__INSTRUCTIONS FOR THE TASK__: Write out exactly, and only, the lines below from the line with "DIGITS1 pin CLK: D9 -> D5" through the line with "SOIL1 pin GND: GND -> 5V"; pictures do not belong in the copy.

** Opening DATA RECORDS block **

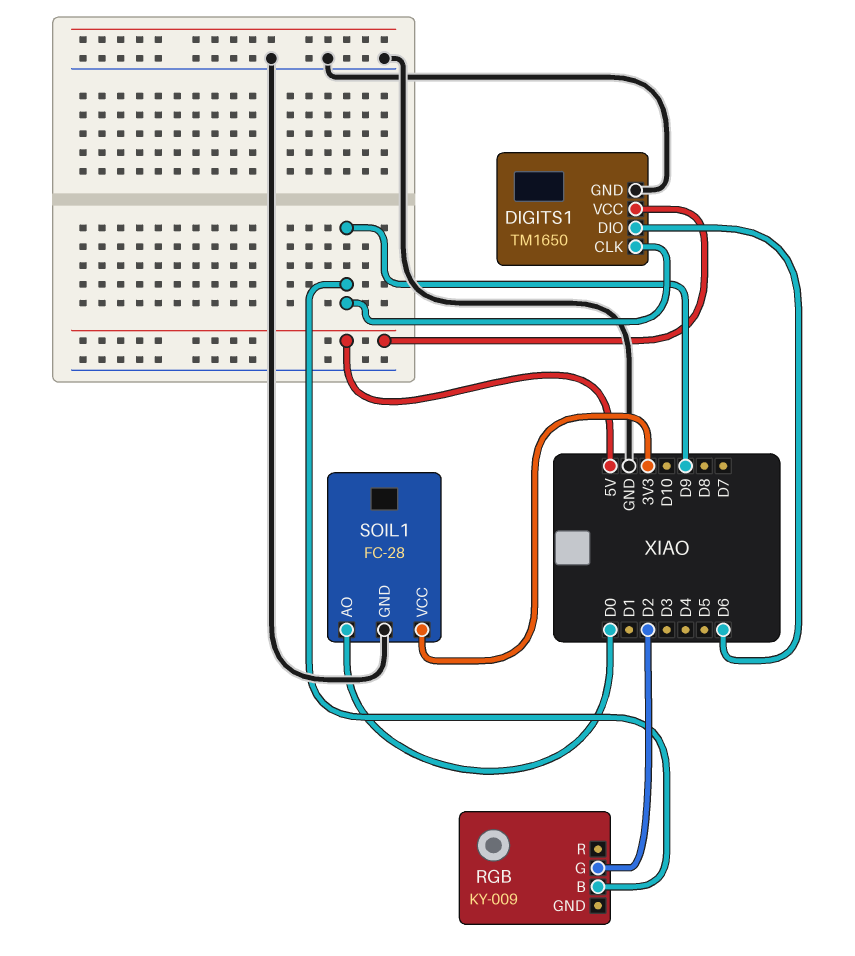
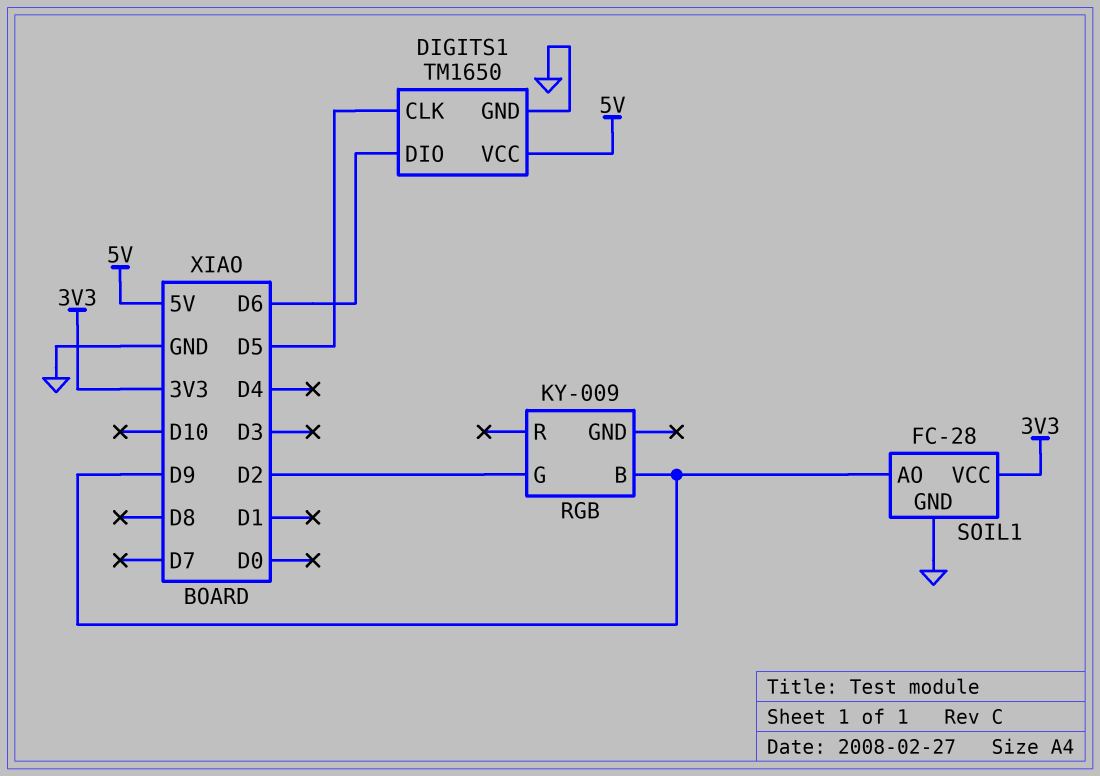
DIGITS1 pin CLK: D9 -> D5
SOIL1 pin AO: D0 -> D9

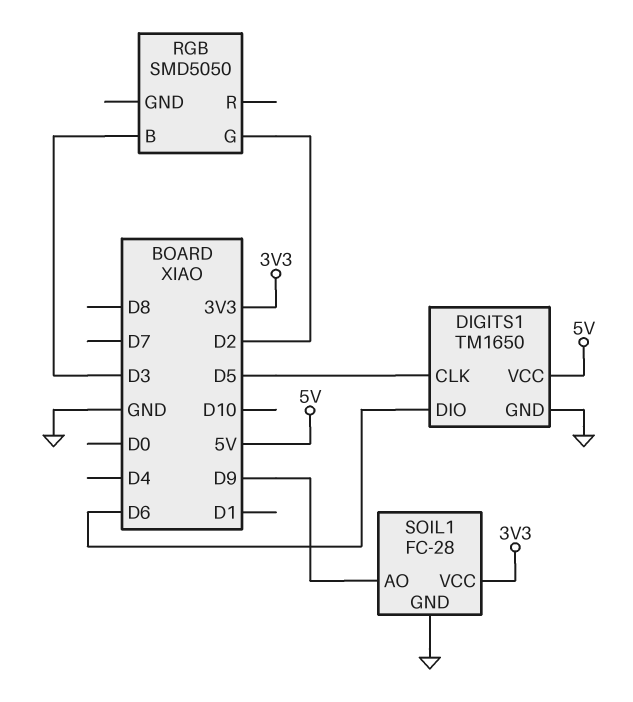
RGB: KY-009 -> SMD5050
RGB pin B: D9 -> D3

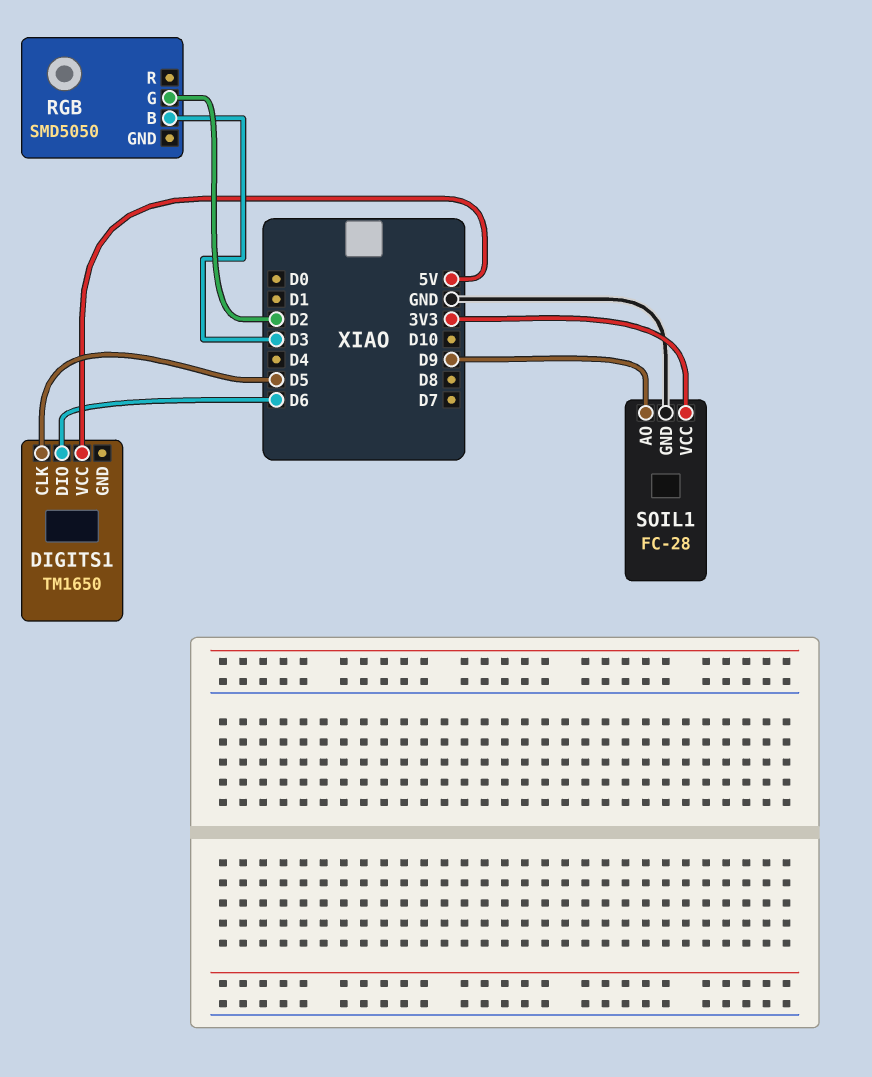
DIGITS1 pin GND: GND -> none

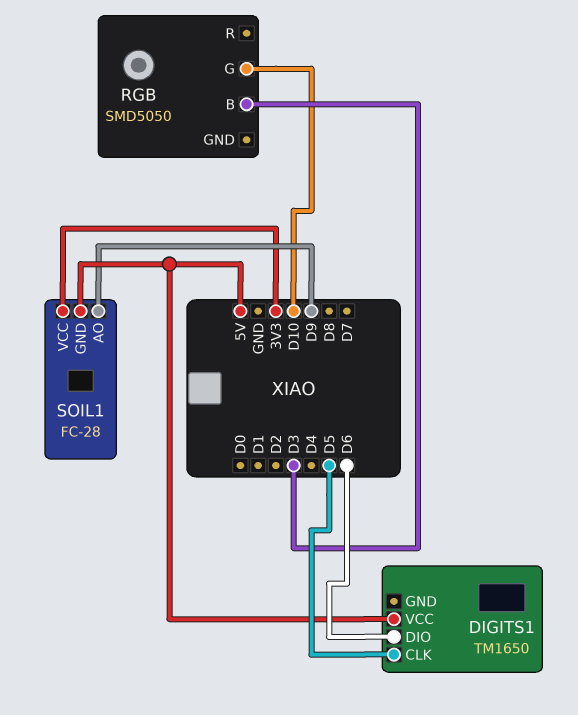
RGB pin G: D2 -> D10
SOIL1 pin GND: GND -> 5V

** Closing DATA RECORDS block **
** Opening DATA RECORDS block **

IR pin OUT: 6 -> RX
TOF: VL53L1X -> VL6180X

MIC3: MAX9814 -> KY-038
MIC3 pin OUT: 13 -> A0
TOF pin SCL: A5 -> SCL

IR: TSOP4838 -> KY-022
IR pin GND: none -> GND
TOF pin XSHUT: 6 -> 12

** Closing DATA RECORDS block **

__RESULT OF THE EXERCISE__:
DIGITS1 pin CLK: D9 -> D5
SOIL1 pin AO: D0 -> D9

RGB: KY-009 -> SMD5050
RGB pin B: D9 -> D3

DIGITS1 pin GND: GND -> none

RGB pin G: D2 -> D10
SOIL1 pin GND: GND -> 5V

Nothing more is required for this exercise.